------ AVAILABLE DATA ------
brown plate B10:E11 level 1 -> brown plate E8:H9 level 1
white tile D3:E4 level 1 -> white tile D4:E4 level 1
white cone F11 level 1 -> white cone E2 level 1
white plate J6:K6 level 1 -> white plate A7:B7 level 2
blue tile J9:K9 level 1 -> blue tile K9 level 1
------
------ AVAILABLE DATA ------
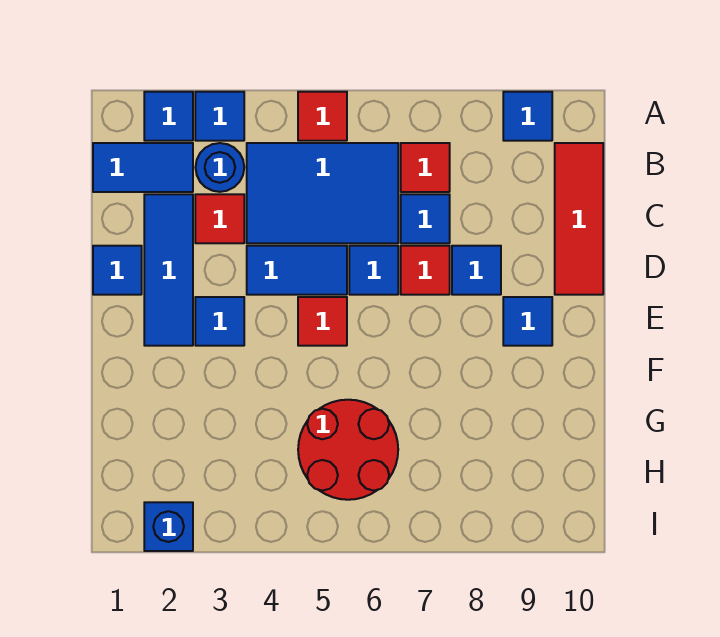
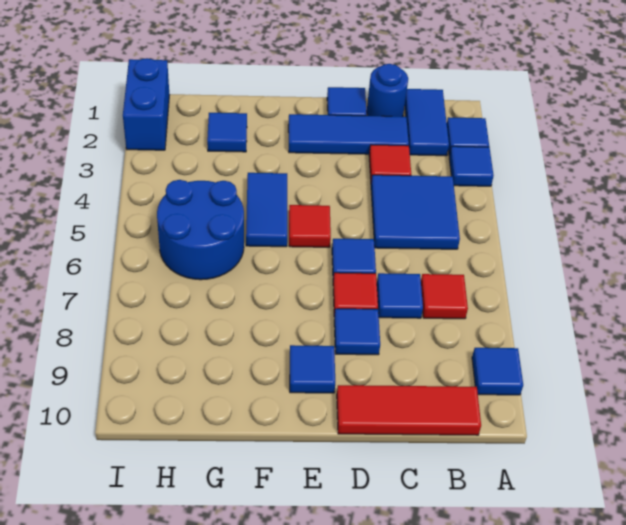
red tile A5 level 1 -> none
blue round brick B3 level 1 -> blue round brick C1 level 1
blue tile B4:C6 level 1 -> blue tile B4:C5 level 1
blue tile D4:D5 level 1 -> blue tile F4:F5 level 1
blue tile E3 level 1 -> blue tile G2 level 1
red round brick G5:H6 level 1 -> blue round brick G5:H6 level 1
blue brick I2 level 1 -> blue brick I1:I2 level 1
------
EXERCISE INSTRUCTIONS
Using the entries above, repeat only the lines from the one containing "brown plate B10:E11" through the one containing "blue tile J9:K9", end lines included.

SOLUTION TO THE PROBLEM
brown plate B10:E11 level 1 -> brown plate E8:H9 level 1
white tile D3:E4 level 1 -> white tile D4:E4 level 1
white cone F11 level 1 -> white cone E2 level 1
white plate J6:K6 level 1 -> white plate A7:B7 level 2
blue tile J9:K9 level 1 -> blue tile K9 level 1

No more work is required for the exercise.